*SOURCE DATA*
════

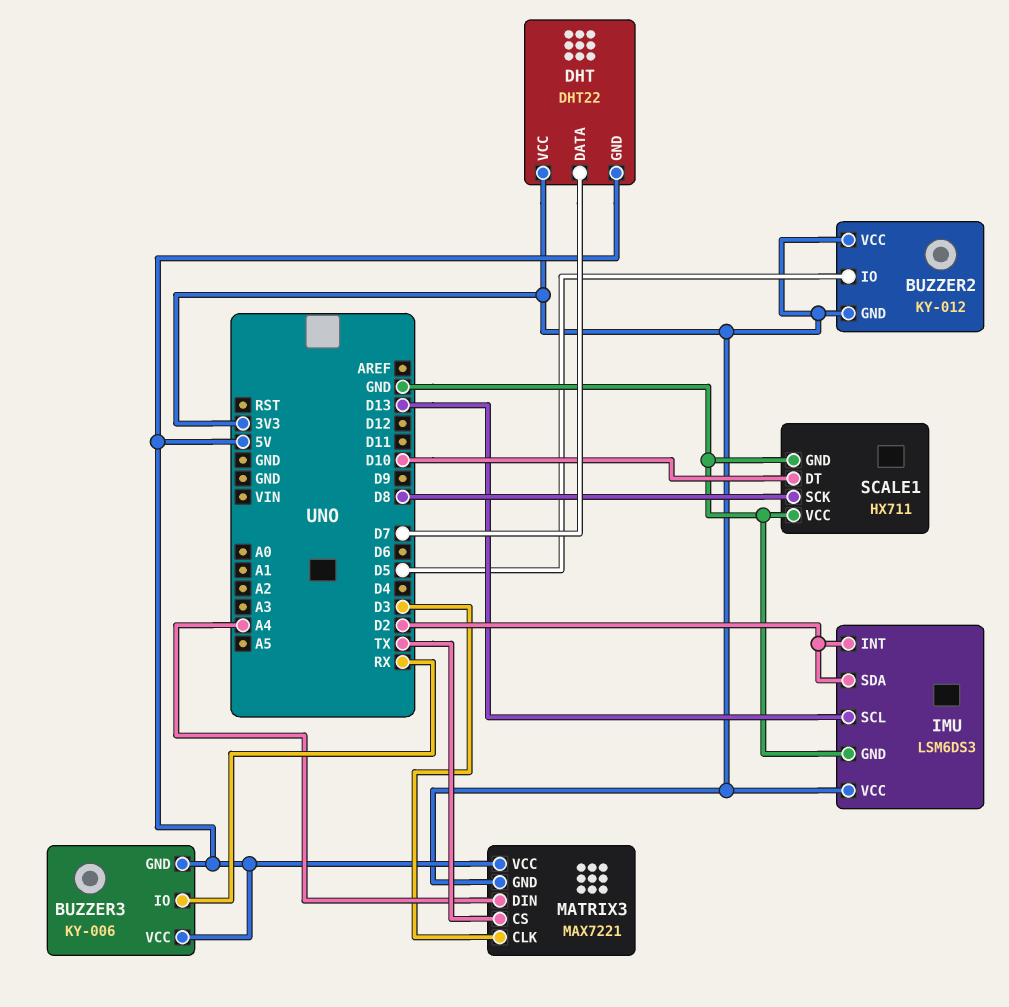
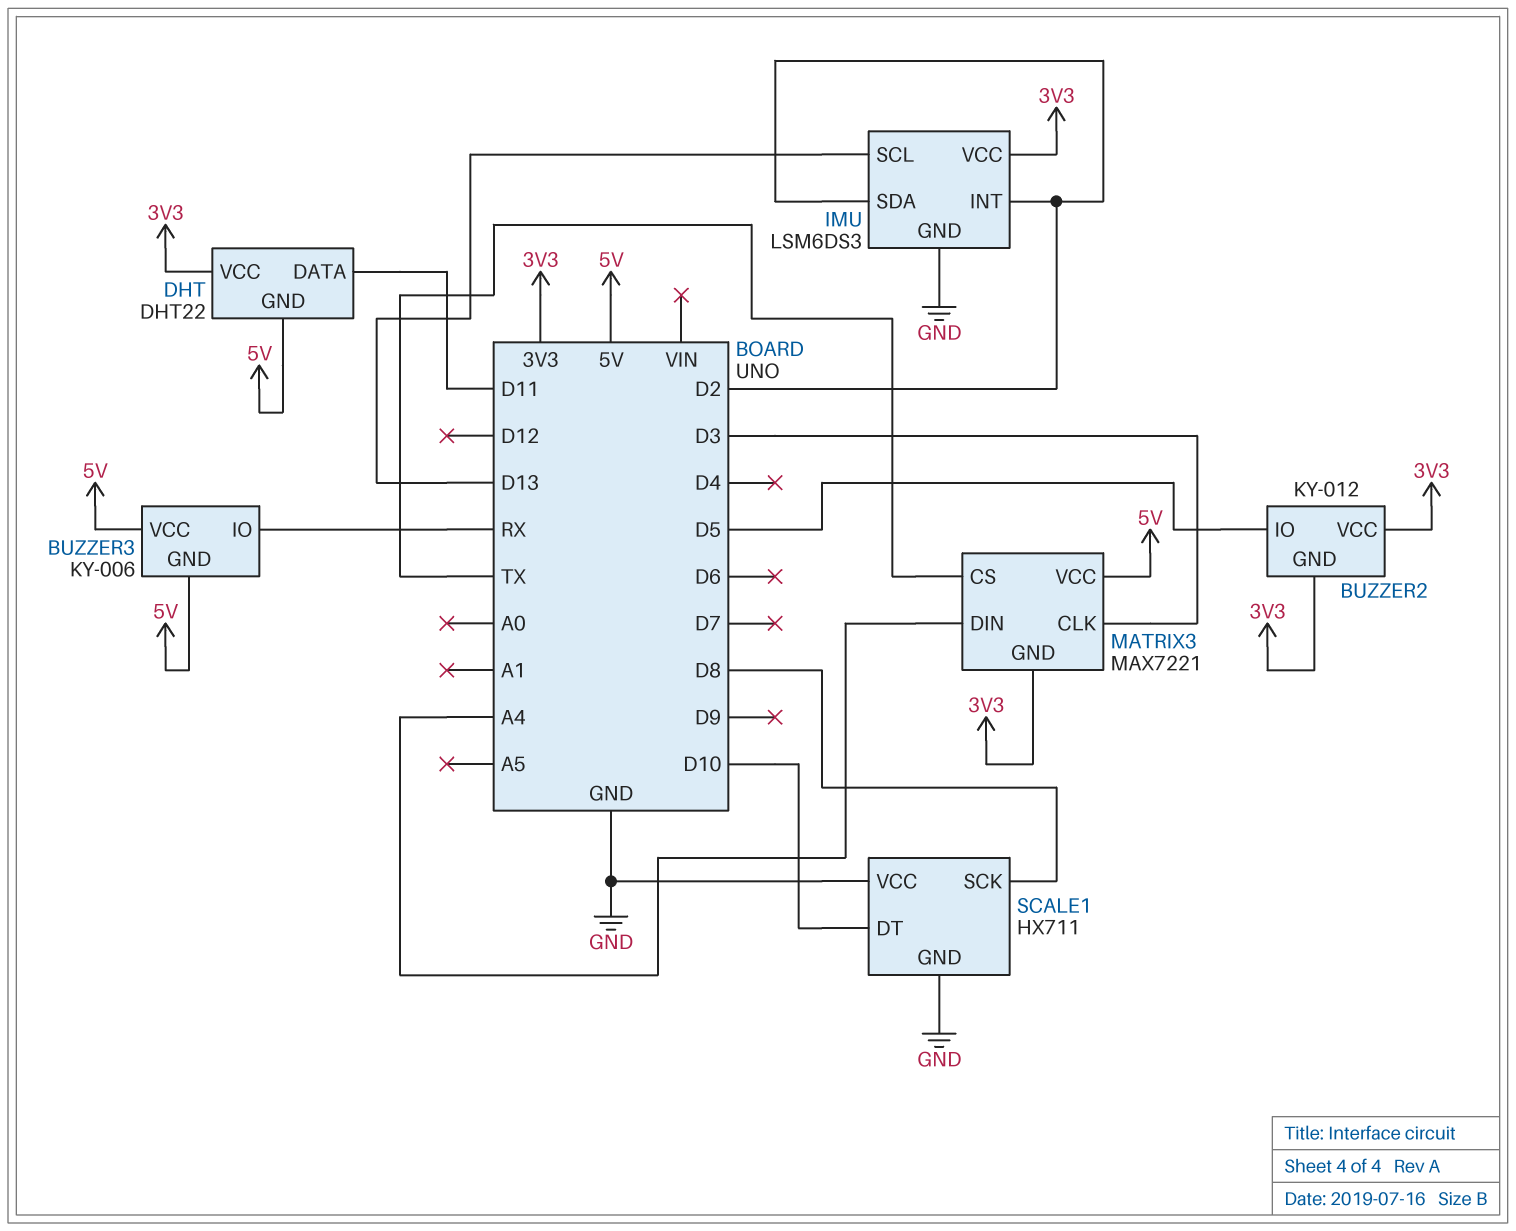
DHT pin DATA: D7 -> D11

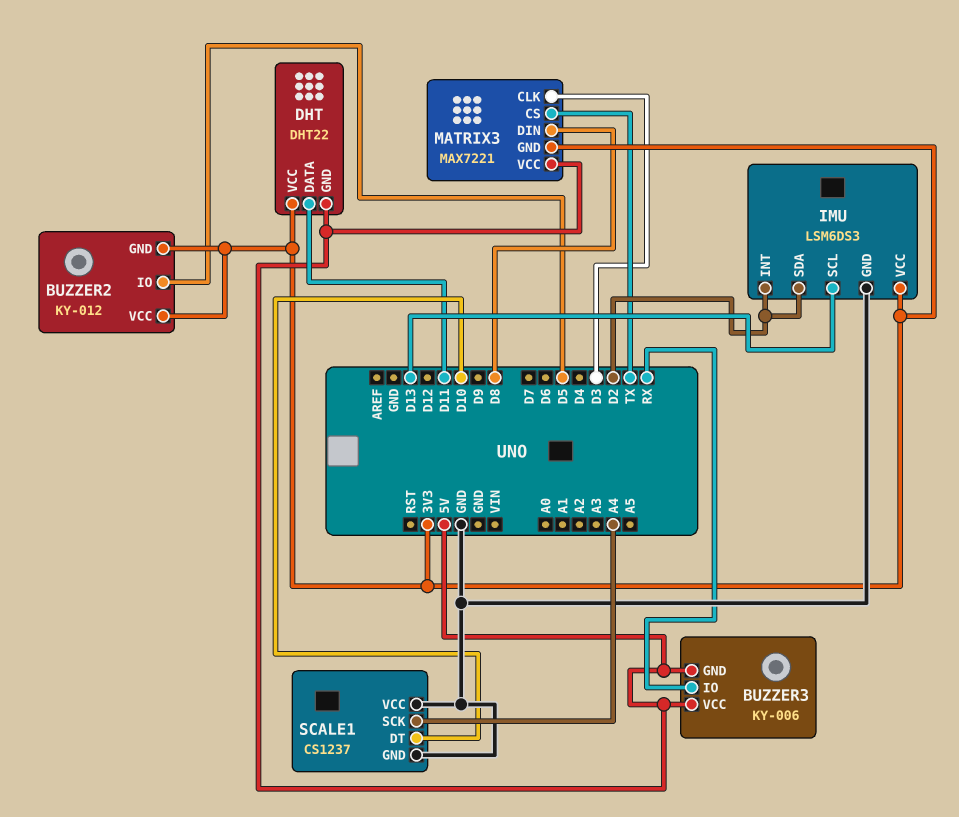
MATRIX3 pin DIN: A4 -> D8
SCALE1: HX711 -> CS1237
SCALE1 pin SCK: D8 -> A4

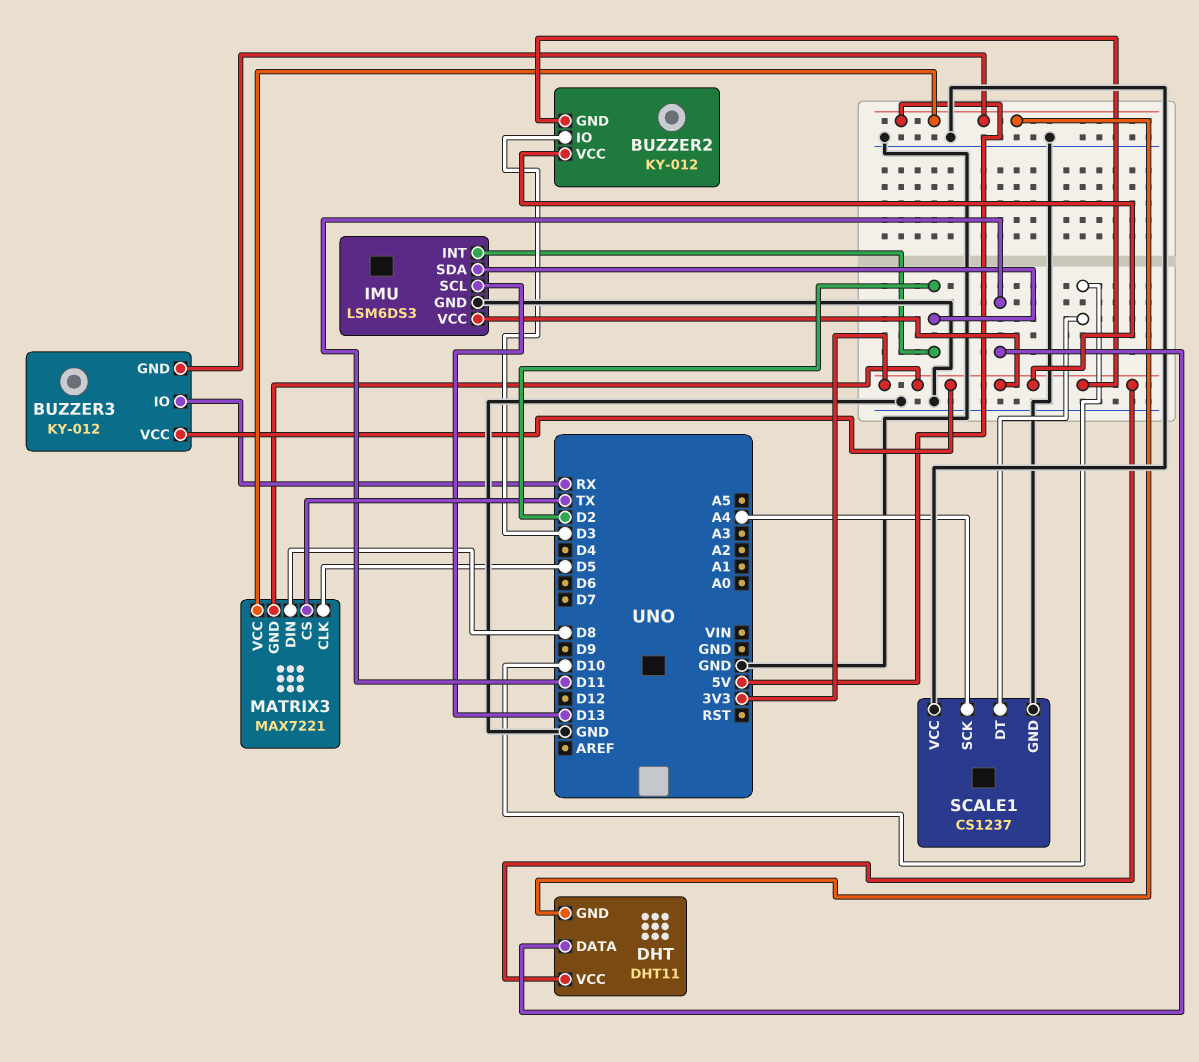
BUZZER2 pin IO: D5 -> D3
BUZZER3: KY-006 -> KY-012
BUZZER3 pin VCC: 5V -> 3V3
DHT: DHT22 -> DHT11
MATRIX3 pin CLK: D3 -> D5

════

*EXERCISE OBJECTIVE*
In the copy, include exactly the lines from the one with "SCALE1 pin SCK: D8 -> A4" through the final line of the entries above, both ends counted, and no pictures.

*SOLUTION FOR THIS TASK*
SCALE1 pin SCK: D8 -> A4

BUZZER2 pin IO: D5 -> D3
BUZZER3: KY-006 -> KY-012
BUZZER3 pin VCC: 5V -> 3V3
DHT: DHT22 -> DHT11
MATRIX3 pin CLK: D3 -> D5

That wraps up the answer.